Your assignment:
Would you return exactly the lines below from the line with "orange cheese: [169,273,219,319]" through the line with "yellow banana: [97,142,147,205]", both included, and nothing else, leaving out the pictures?

Provided data:

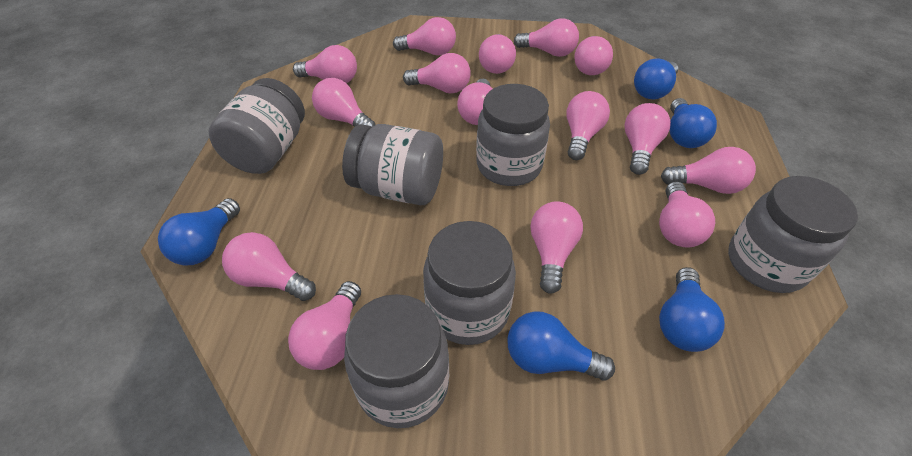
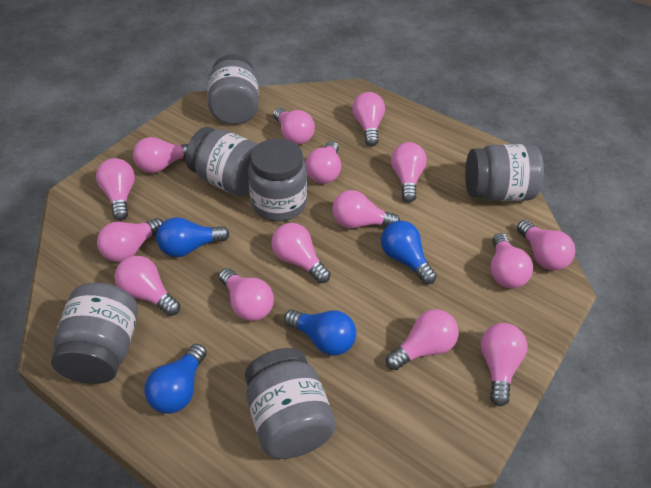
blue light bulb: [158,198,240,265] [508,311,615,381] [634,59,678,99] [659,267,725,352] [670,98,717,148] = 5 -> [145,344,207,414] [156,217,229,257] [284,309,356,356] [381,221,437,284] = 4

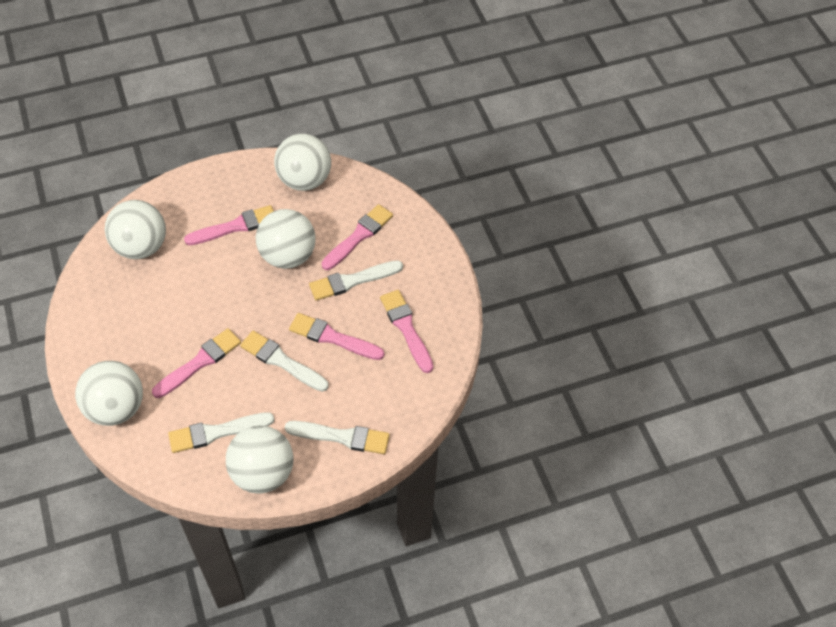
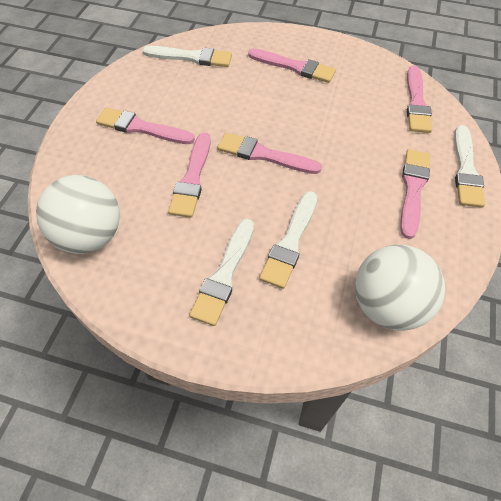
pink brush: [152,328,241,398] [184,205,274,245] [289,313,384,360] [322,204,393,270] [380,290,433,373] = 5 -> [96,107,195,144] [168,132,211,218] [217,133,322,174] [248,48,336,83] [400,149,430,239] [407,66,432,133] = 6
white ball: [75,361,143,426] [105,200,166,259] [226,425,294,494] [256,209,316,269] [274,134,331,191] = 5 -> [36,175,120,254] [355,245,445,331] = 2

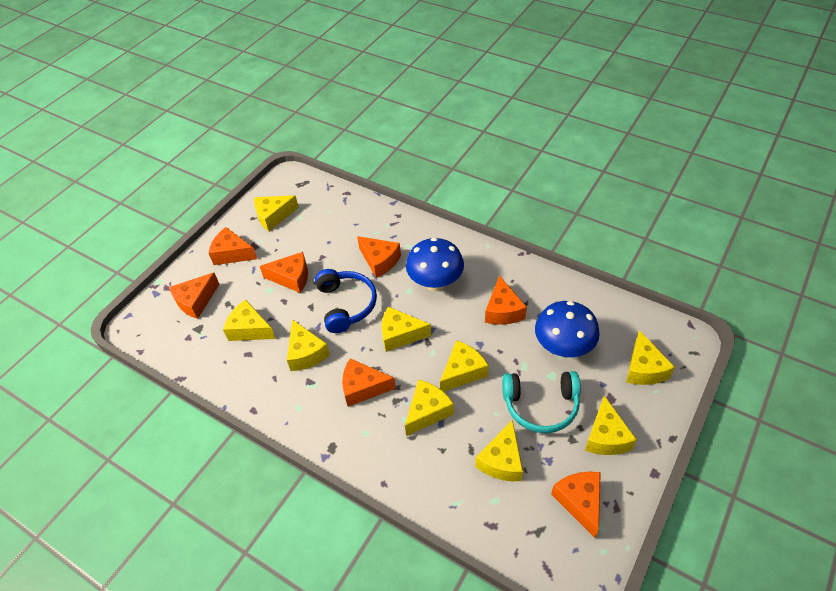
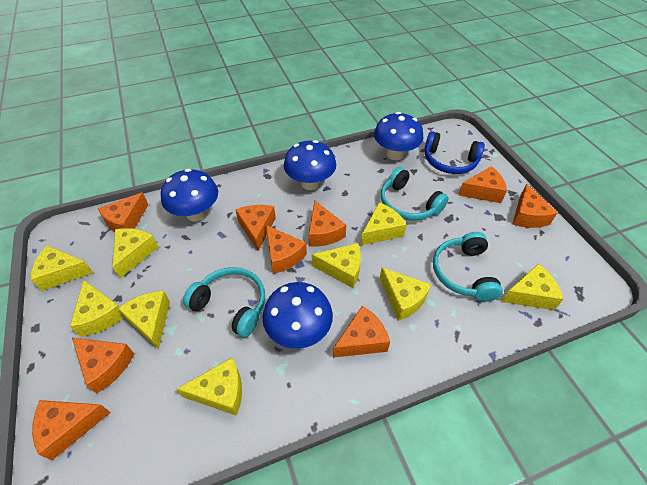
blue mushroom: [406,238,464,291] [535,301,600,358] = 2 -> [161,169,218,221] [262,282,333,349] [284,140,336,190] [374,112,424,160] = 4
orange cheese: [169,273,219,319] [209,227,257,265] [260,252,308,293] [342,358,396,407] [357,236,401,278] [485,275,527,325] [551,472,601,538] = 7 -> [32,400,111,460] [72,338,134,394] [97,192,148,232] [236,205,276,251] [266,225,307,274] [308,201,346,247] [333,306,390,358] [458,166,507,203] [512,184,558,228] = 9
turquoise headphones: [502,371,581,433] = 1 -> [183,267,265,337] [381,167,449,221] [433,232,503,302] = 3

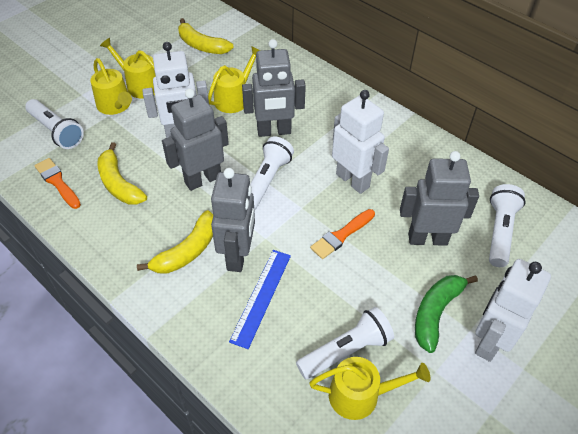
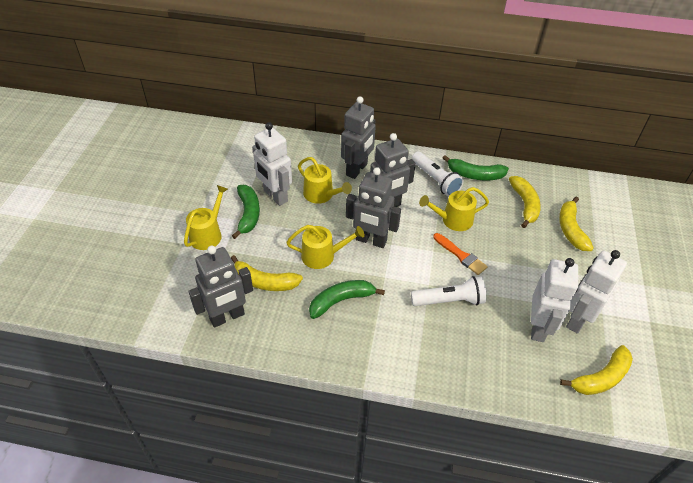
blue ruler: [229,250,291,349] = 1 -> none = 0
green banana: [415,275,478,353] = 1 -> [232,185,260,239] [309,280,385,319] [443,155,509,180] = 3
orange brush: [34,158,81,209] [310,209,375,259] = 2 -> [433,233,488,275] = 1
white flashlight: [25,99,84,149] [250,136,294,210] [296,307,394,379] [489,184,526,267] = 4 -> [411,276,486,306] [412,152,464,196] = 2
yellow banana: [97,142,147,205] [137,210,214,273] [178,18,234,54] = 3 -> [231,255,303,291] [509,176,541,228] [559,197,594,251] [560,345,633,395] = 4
---
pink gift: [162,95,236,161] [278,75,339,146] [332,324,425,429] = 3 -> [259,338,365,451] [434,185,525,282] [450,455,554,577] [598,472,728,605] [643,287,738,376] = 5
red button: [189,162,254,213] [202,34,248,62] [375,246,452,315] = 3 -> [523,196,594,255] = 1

Solution for this exercise:
orange cheese: [169,273,219,319] [209,227,257,265] [260,252,308,293] [342,358,396,407] [357,236,401,278] [485,275,527,325] [551,472,601,538] = 7 -> [32,400,111,460] [72,338,134,394] [97,192,148,232] [236,205,276,251] [266,225,307,274] [308,201,346,247] [333,306,390,358] [458,166,507,203] [512,184,558,228] = 9
turquoise headphones: [502,371,581,433] = 1 -> [183,267,265,337] [381,167,449,221] [433,232,503,302] = 3

blue ruler: [229,250,291,349] = 1 -> none = 0
green banana: [415,275,478,353] = 1 -> [232,185,260,239] [309,280,385,319] [443,155,509,180] = 3
orange brush: [34,158,81,209] [310,209,375,259] = 2 -> [433,233,488,275] = 1
white flashlight: [25,99,84,149] [250,136,294,210] [296,307,394,379] [489,184,526,267] = 4 -> [411,276,486,306] [412,152,464,196] = 2
yellow banana: [97,142,147,205] [137,210,214,273] [178,18,234,54] = 3 -> [231,255,303,291] [509,176,541,228] [559,197,594,251] [560,345,633,395] = 4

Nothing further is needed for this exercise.